Exercise description – Copy every line from the records below that carries the word "brick".

Task data –
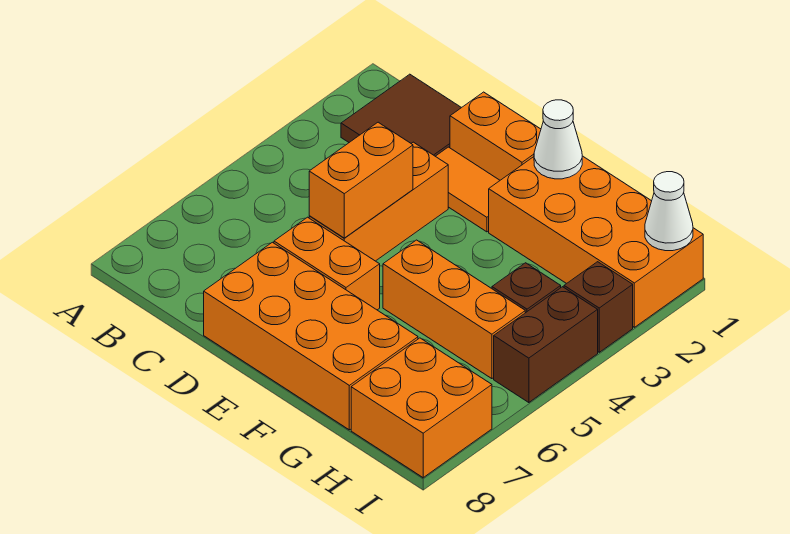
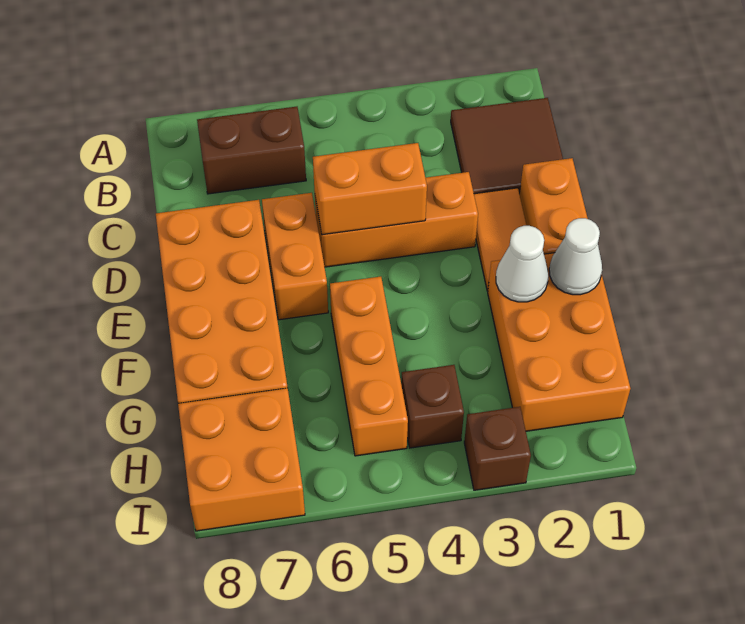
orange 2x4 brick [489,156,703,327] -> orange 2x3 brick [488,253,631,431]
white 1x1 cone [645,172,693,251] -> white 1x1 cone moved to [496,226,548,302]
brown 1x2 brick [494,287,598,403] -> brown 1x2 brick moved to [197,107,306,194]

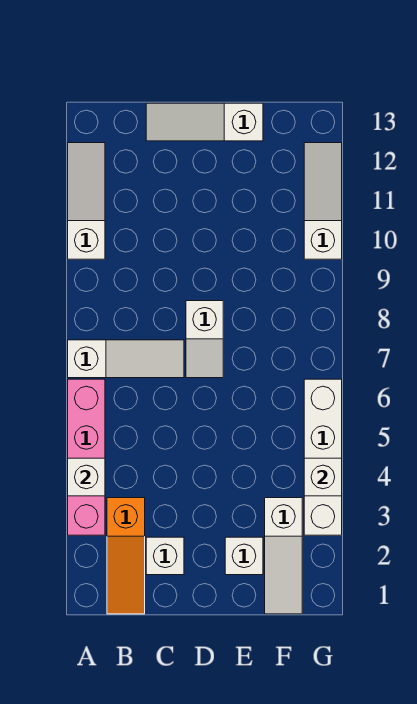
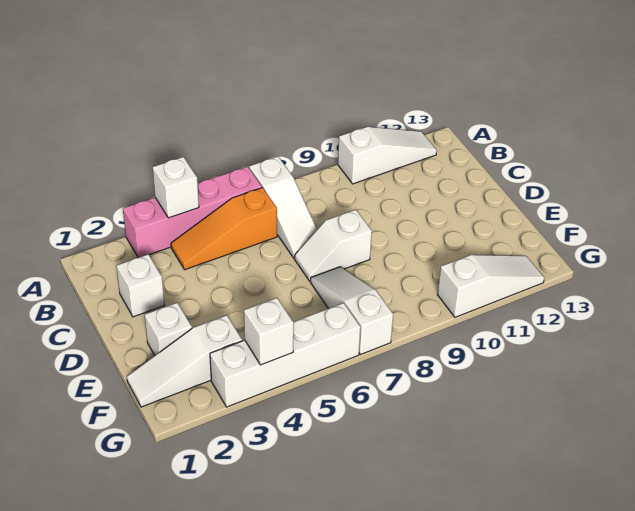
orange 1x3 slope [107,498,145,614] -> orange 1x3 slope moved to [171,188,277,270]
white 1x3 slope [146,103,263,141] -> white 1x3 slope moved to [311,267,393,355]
--
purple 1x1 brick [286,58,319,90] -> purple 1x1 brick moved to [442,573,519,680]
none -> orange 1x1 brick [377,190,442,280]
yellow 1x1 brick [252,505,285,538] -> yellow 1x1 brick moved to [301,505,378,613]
==
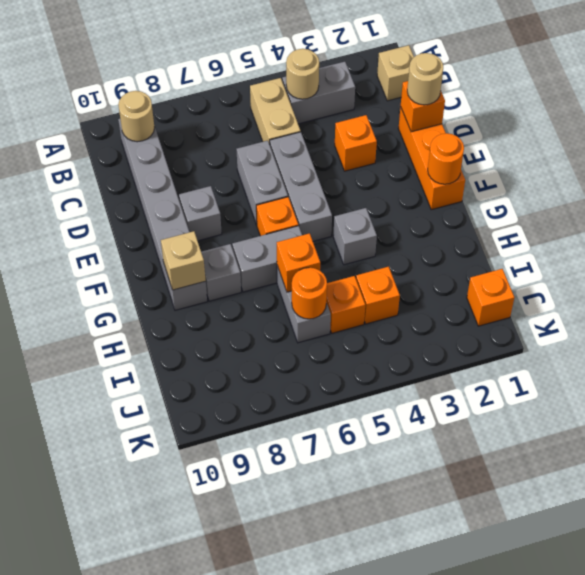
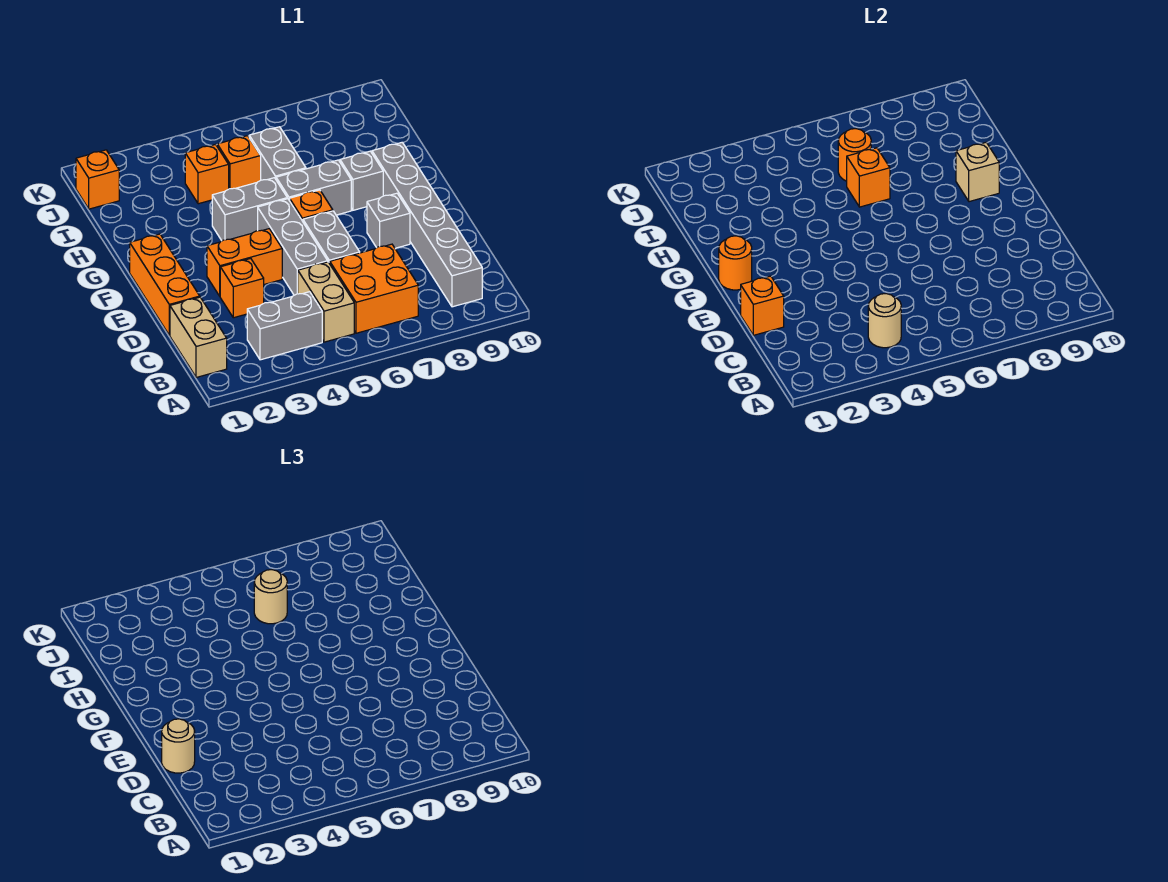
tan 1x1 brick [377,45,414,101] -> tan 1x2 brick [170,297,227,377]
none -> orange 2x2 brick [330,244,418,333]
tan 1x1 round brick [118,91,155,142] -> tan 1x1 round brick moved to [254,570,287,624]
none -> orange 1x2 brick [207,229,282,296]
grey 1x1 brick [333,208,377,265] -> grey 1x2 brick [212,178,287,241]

Solution to this exercise –
orange 2x4 brick [489,156,703,327] -> orange 2x3 brick [488,253,631,431]
brown 1x2 brick [494,287,598,403] -> brown 1x2 brick moved to [197,107,306,194]
purple 1x1 brick [286,58,319,90] -> purple 1x1 brick moved to [442,573,519,680]
none -> orange 1x1 brick [377,190,442,280]
yellow 1x1 brick [252,505,285,538] -> yellow 1x1 brick moved to [301,505,378,613]
tan 1x1 brick [377,45,414,101] -> tan 1x2 brick [170,297,227,377]
none -> orange 2x2 brick [330,244,418,333]
tan 1x1 round brick [118,91,155,142] -> tan 1x1 round brick moved to [254,570,287,624]
none -> orange 1x2 brick [207,229,282,296]
grey 1x1 brick [333,208,377,265] -> grey 1x2 brick [212,178,287,241]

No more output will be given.